### Exercise aim
Everything from the opening line of the records below through the line with "yellow trapezoid: (514, 111)" must be duplicated exactly, pictures left out.

┌────────

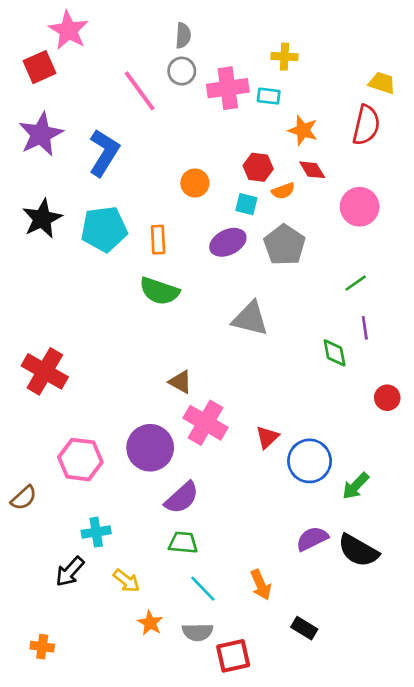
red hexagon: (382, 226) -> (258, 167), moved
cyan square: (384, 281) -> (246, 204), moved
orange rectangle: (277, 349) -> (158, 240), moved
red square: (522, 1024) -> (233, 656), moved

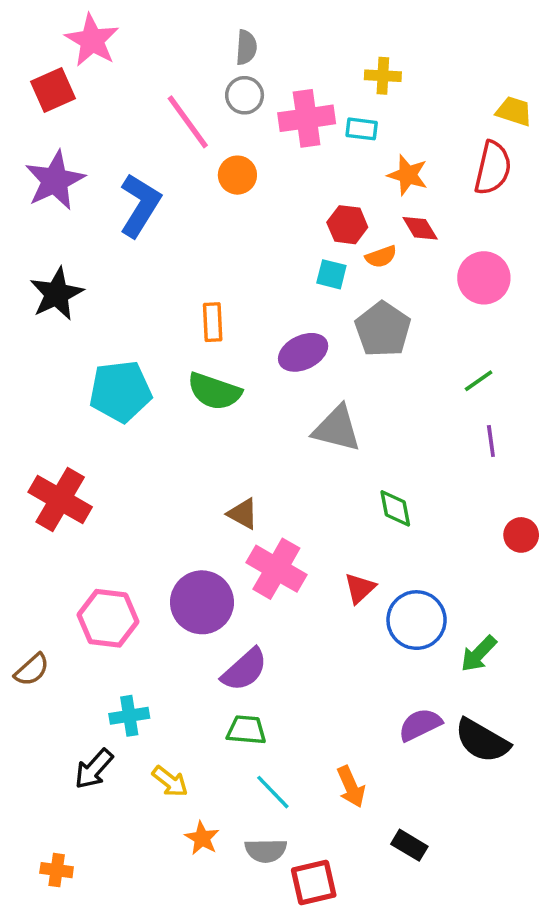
orange circle: (195, 183) -> (237, 175), moved
cyan pentagon: (104, 229) -> (120, 391), moved
purple ellipse: (228, 242) -> (303, 352), moved
green diamond: (335, 353) -> (395, 508), moved

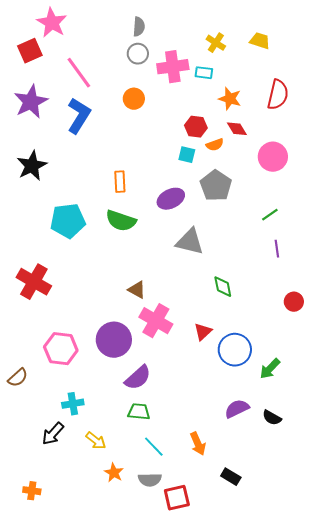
yellow cross: (383, 76) -> (216, 43), turned 30
yellow trapezoid: (514, 111) -> (260, 41), moved
pink line: (188, 122) -> (79, 73), moved
black semicircle: (482, 741) -> (272, 418), size x0.6

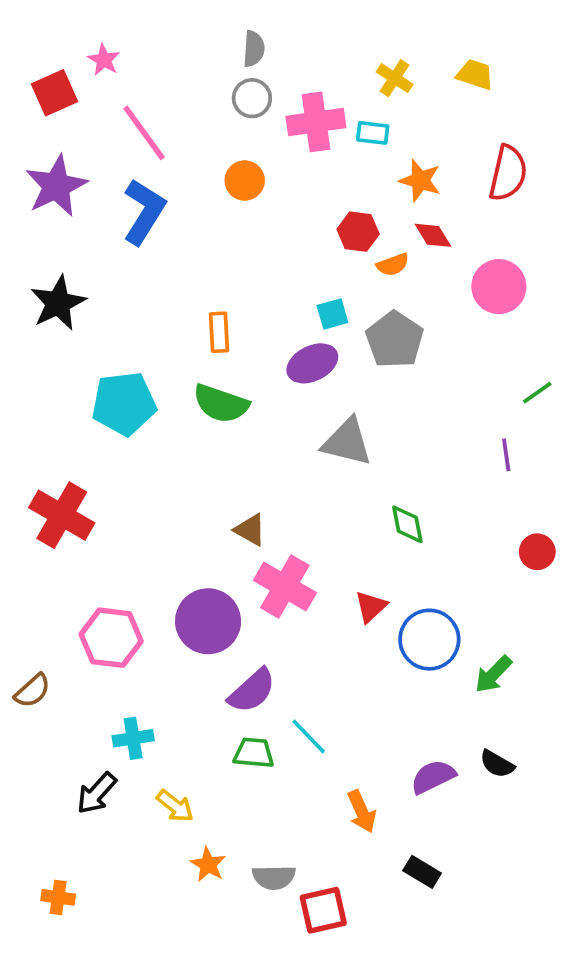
pink star: (52, 23) -> (104, 60), moved, size x0.6
cyan square: (187, 155) -> (332, 314), moved, turned -30
green line: (270, 215) -> (537, 393), moved
purple semicircle: (237, 409) -> (433, 777), moved
cyan line: (154, 447) -> (309, 736), moved

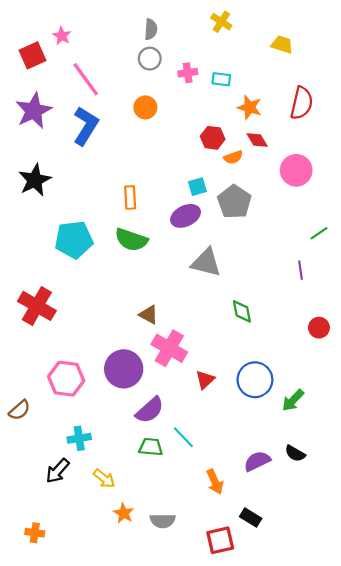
yellow cross: (395, 78) -> (221, 22), moved
pink cross: (316, 122) -> (188, 73), size x0.6
red triangle: (371, 607) -> (205, 380), moved
red square: (323, 910) -> (220, 540), moved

└────────

### Response to the exercise
red hexagon: (382, 226) -> (258, 167), moved
cyan square: (384, 281) -> (246, 204), moved
orange rectangle: (277, 349) -> (158, 240), moved
red square: (522, 1024) -> (233, 656), moved

orange circle: (195, 183) -> (237, 175), moved
cyan pentagon: (104, 229) -> (120, 391), moved
purple ellipse: (228, 242) -> (303, 352), moved
green diamond: (335, 353) -> (395, 508), moved

yellow cross: (383, 76) -> (216, 43), turned 30
yellow trapezoid: (514, 111) -> (260, 41), moved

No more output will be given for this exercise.